* [TASK OBJECTIVE] Set every record down again exactly. Do not carry over the pictures.
Top of DATASET RECORDS
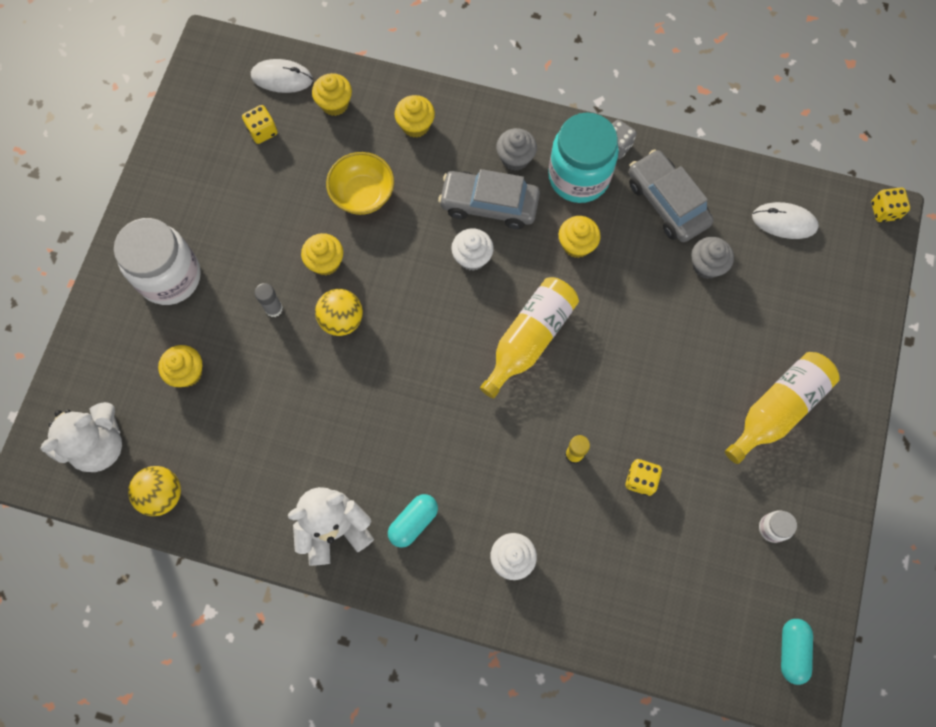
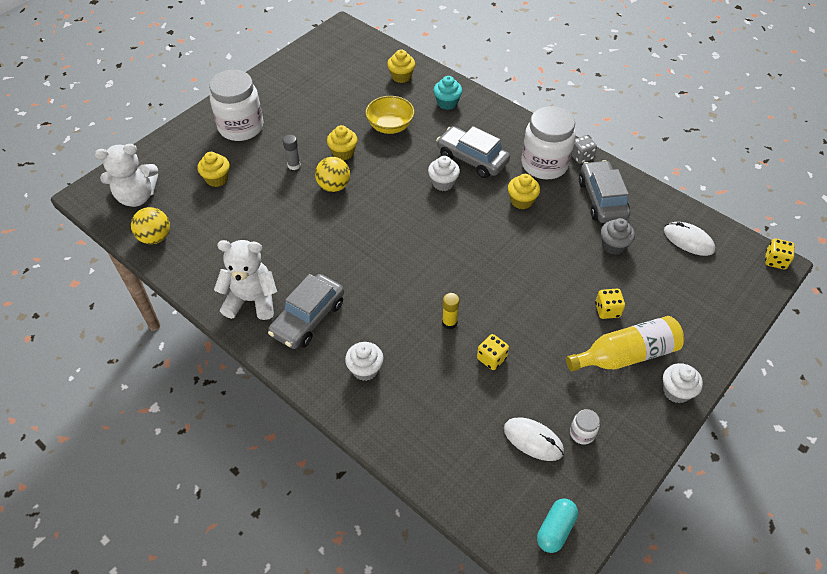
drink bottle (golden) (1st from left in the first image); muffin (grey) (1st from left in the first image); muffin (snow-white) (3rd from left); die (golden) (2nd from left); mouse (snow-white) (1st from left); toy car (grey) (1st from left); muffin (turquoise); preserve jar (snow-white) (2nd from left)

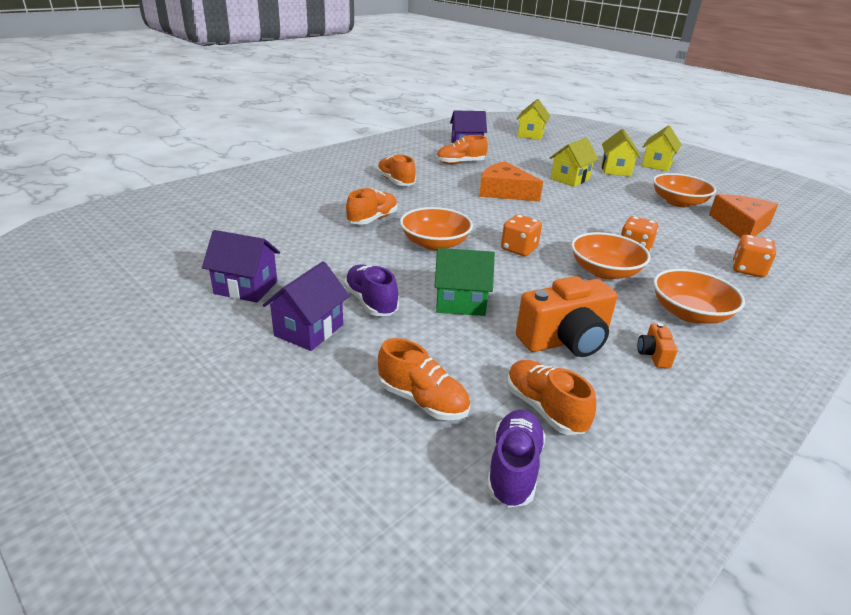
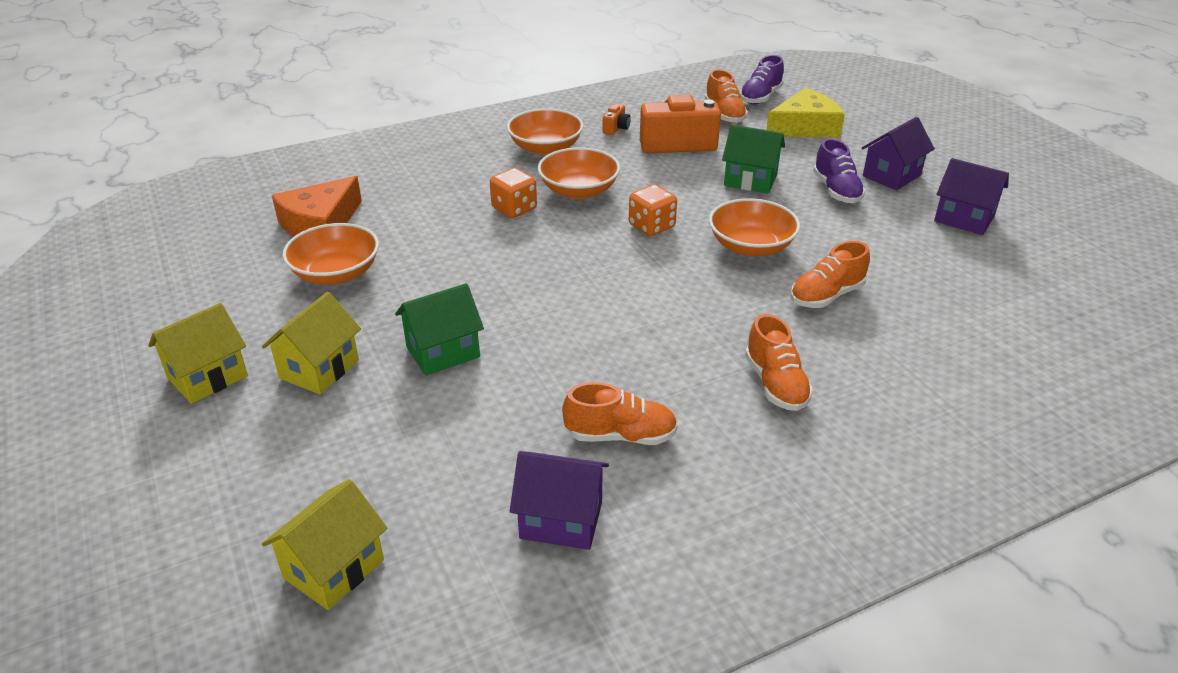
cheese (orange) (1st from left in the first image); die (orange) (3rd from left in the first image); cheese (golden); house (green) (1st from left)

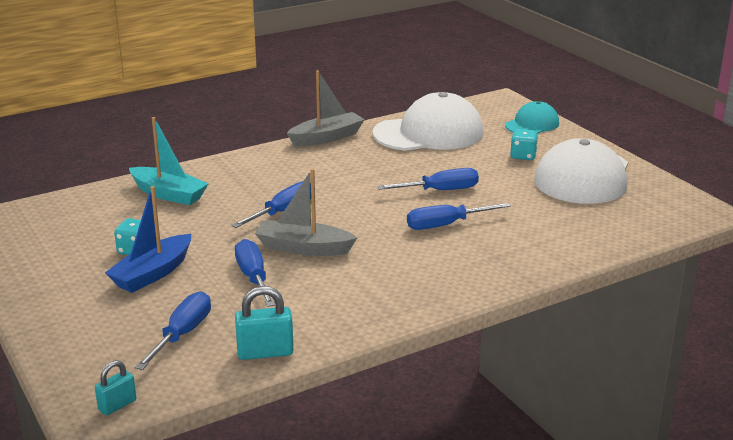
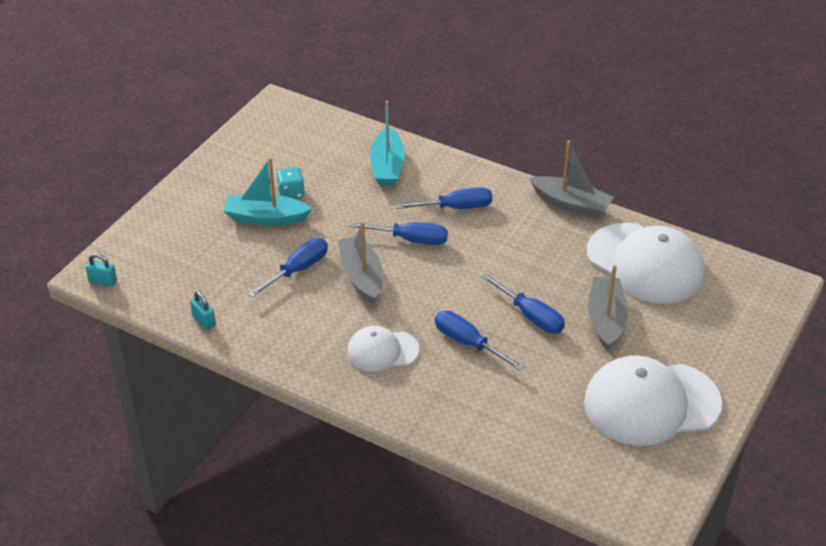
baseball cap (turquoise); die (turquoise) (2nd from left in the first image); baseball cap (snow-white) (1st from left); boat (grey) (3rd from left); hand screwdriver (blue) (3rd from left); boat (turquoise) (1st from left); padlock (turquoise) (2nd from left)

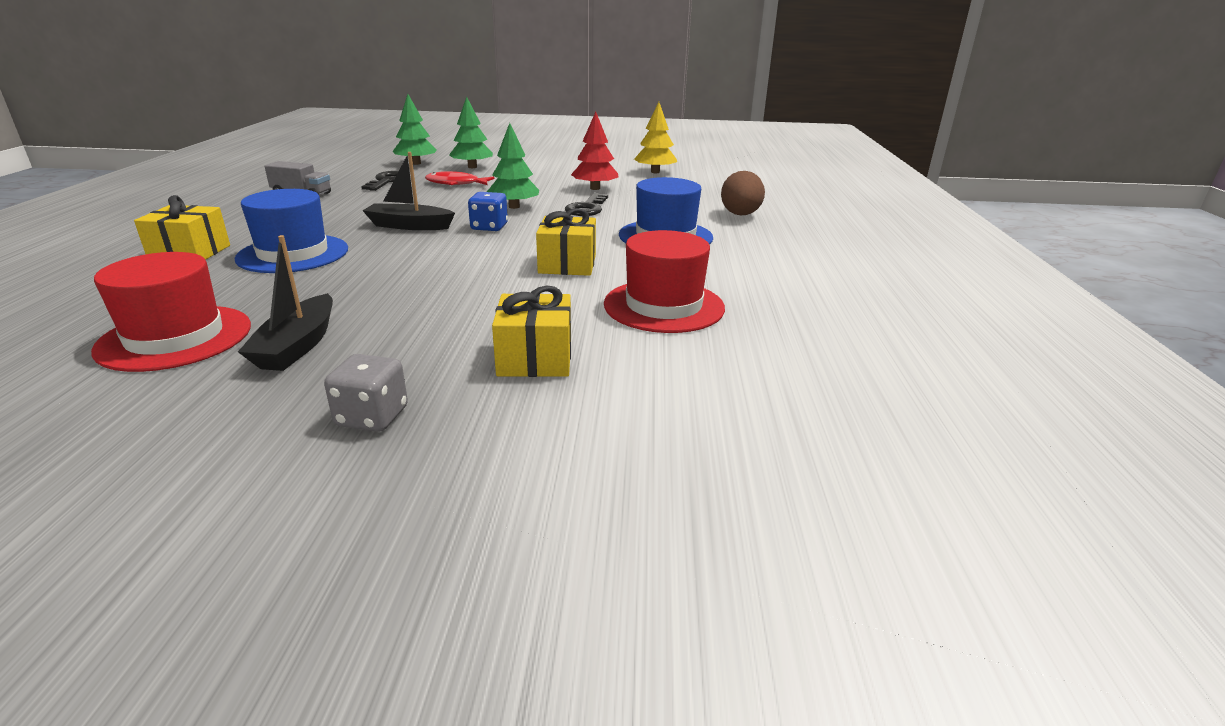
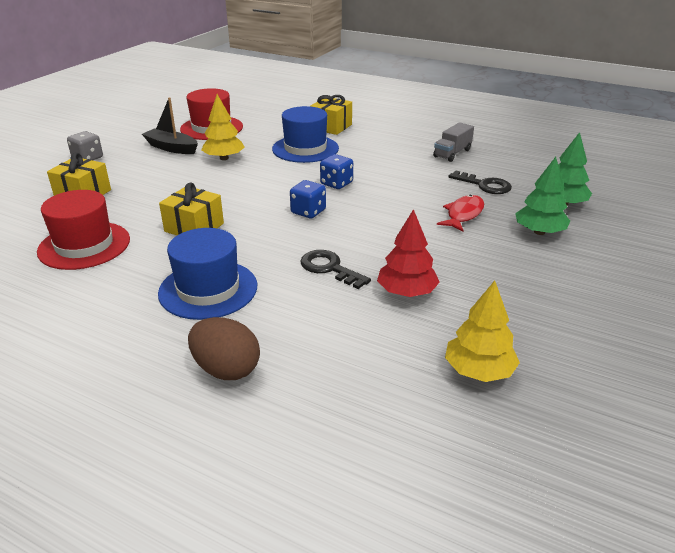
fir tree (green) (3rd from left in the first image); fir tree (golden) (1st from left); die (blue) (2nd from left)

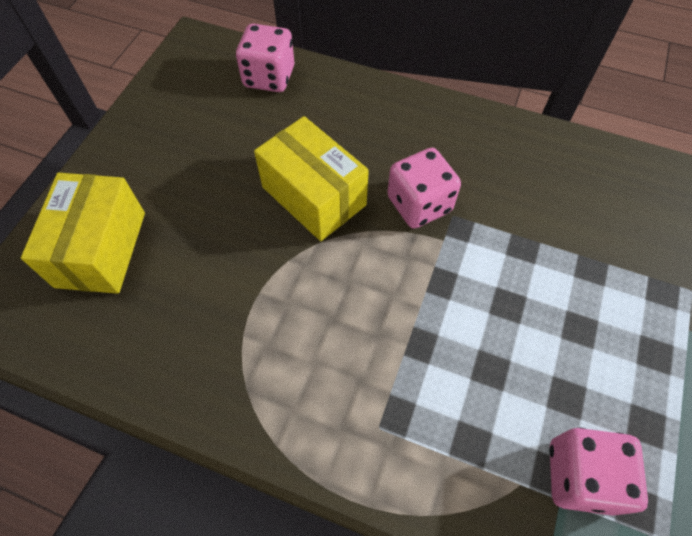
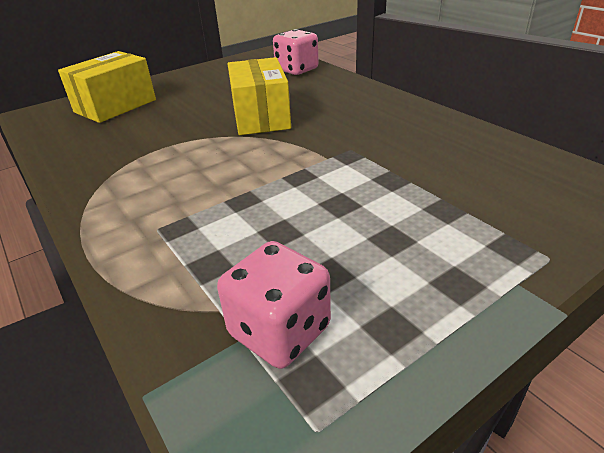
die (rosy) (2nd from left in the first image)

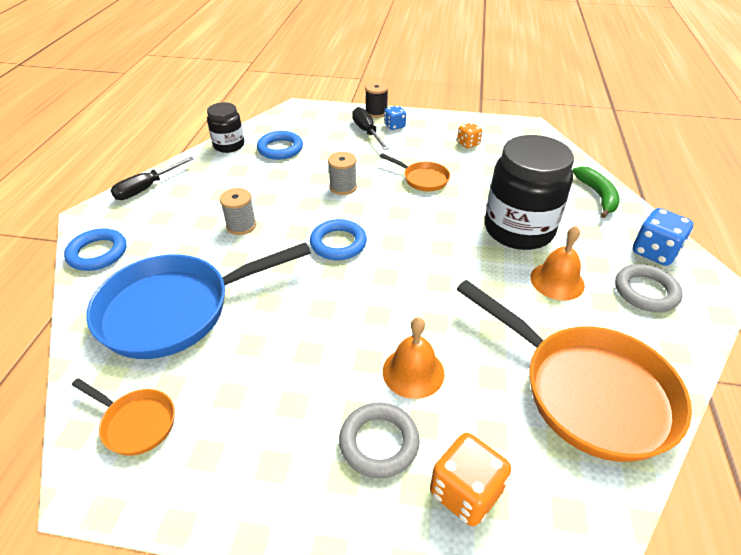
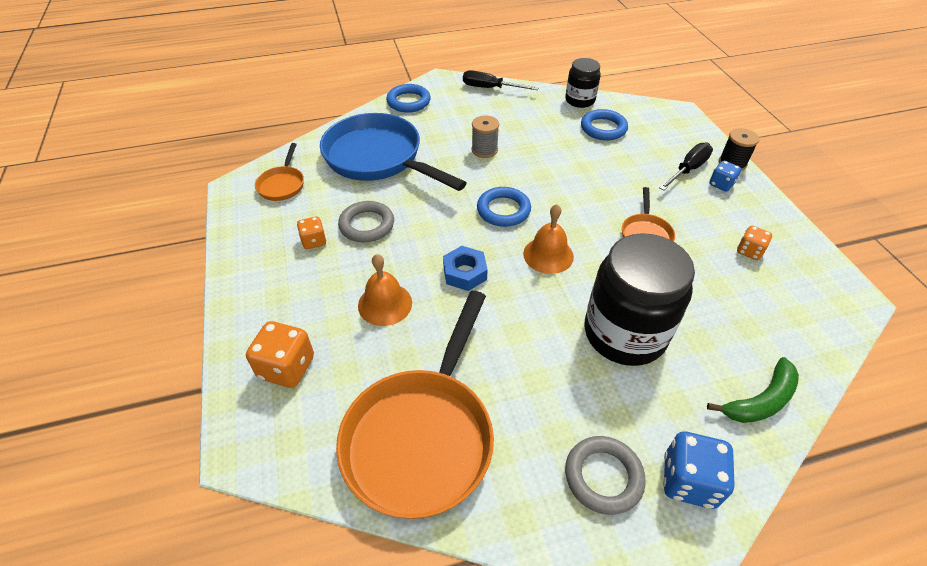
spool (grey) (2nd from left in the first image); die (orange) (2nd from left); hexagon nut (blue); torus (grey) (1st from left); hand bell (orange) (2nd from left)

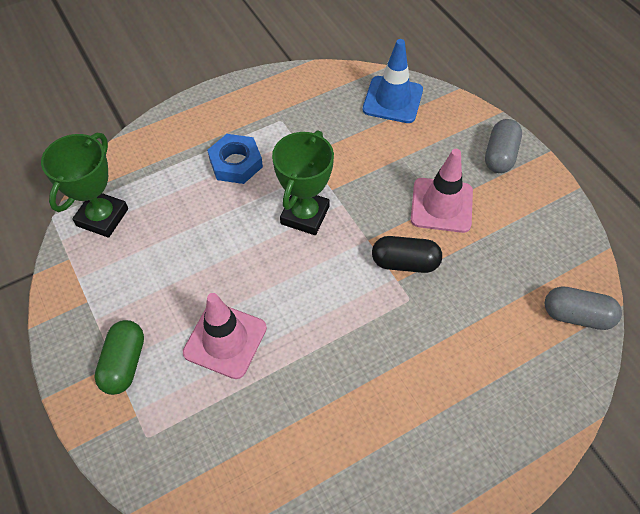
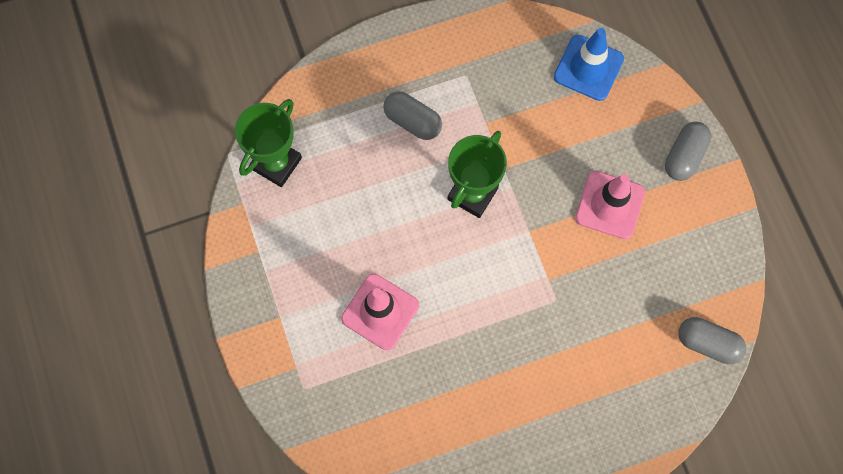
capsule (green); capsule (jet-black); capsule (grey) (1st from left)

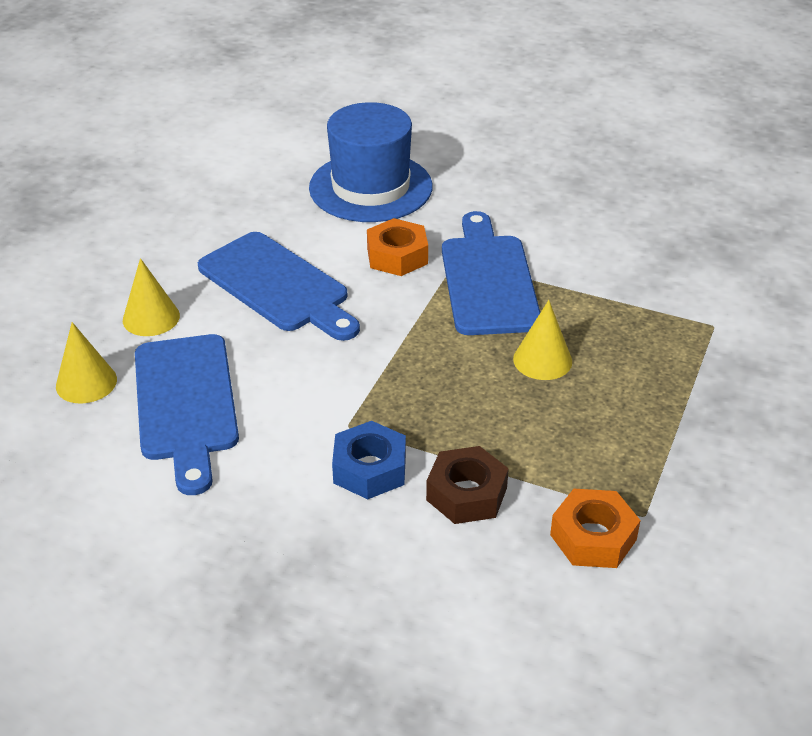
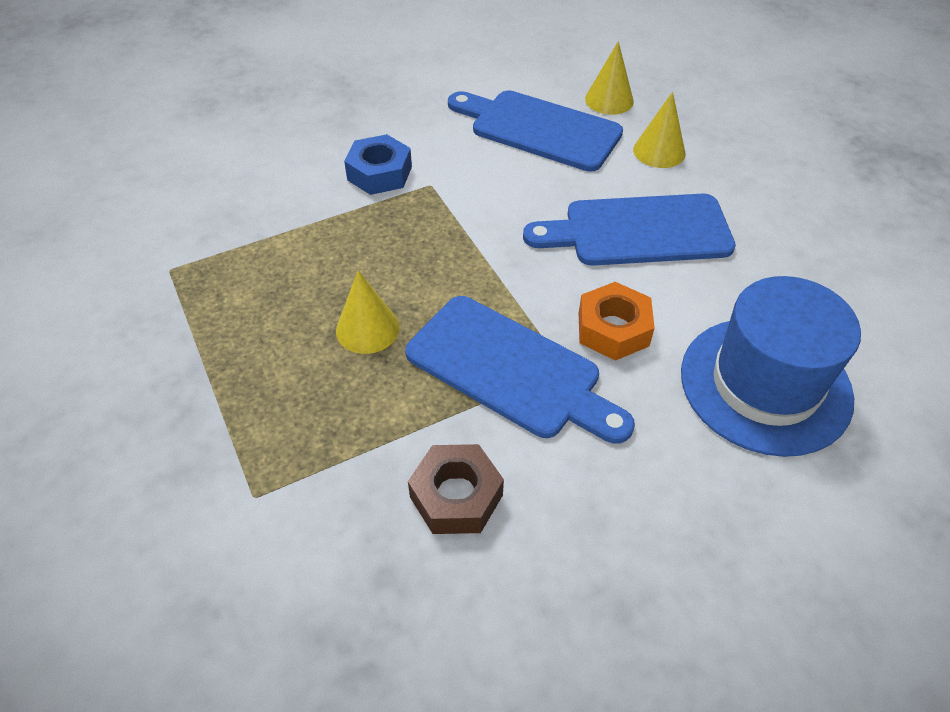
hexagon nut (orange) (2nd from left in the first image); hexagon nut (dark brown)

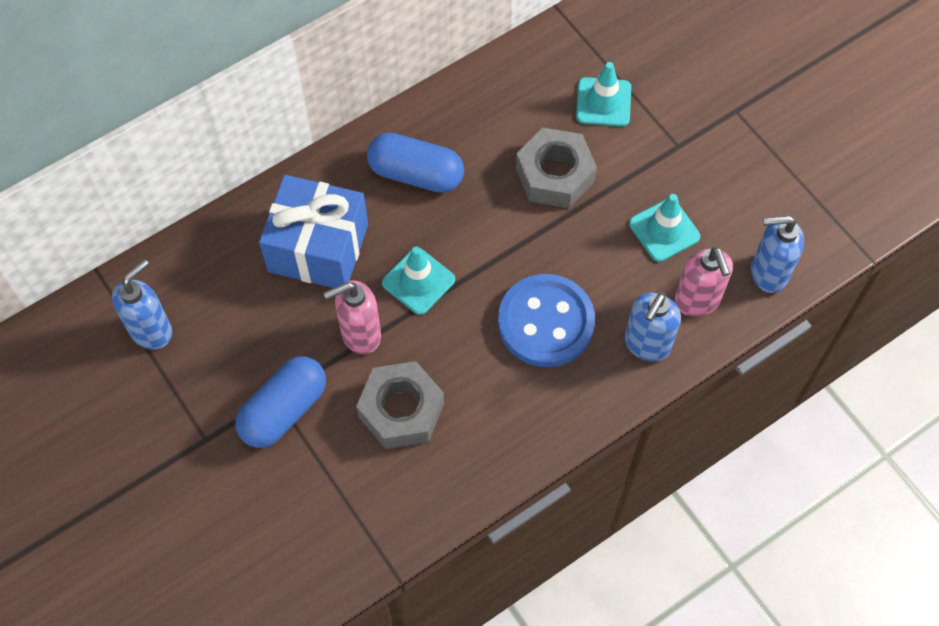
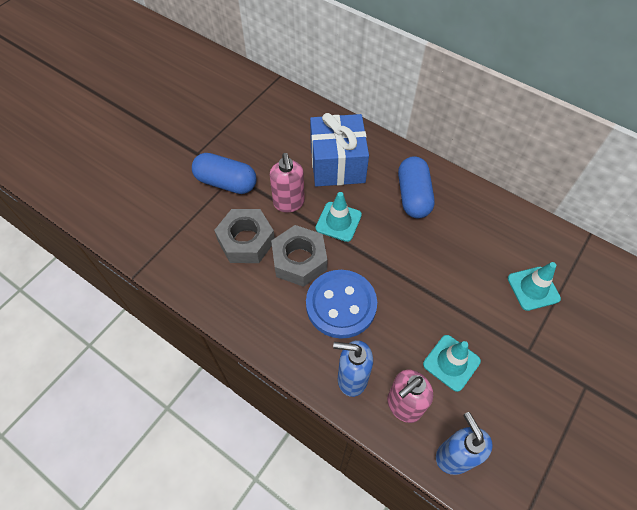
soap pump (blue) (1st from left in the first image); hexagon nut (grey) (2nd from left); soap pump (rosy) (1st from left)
Bottom of DATASET RECORDS
* [RESULT]
drink bottle (golden) (1st from left in the first image); muffin (grey) (1st from left in the first image); muffin (snow-white) (3rd from left); die (golden) (2nd from left); mouse (snow-white) (1st from left); toy car (grey) (1st from left); muffin (turquoise); preserve jar (snow-white) (2nd from left)

cheese (orange) (1st from left in the first image); die (orange) (3rd from left in the first image); cheese (golden); house (green) (1st from left)

baseball cap (turquoise); die (turquoise) (2nd from left in the first image); baseball cap (snow-white) (1st from left); boat (grey) (3rd from left); hand screwdriver (blue) (3rd from left); boat (turquoise) (1st from left); padlock (turquoise) (2nd from left)

fir tree (green) (3rd from left in the first image); fir tree (golden) (1st from left); die (blue) (2nd from left)

die (rosy) (2nd from left in the first image)

spool (grey) (2nd from left in the first image); die (orange) (2nd from left); hexagon nut (blue); torus (grey) (1st from left); hand bell (orange) (2nd from left)

capsule (green); capsule (jet-black); capsule (grey) (1st from left)

hexagon nut (orange) (2nd from left in the first image); hexagon nut (dark brown)

soap pump (blue) (1st from left in the first image); hexagon nut (grey) (2nd from left); soap pump (rosy) (1st from left)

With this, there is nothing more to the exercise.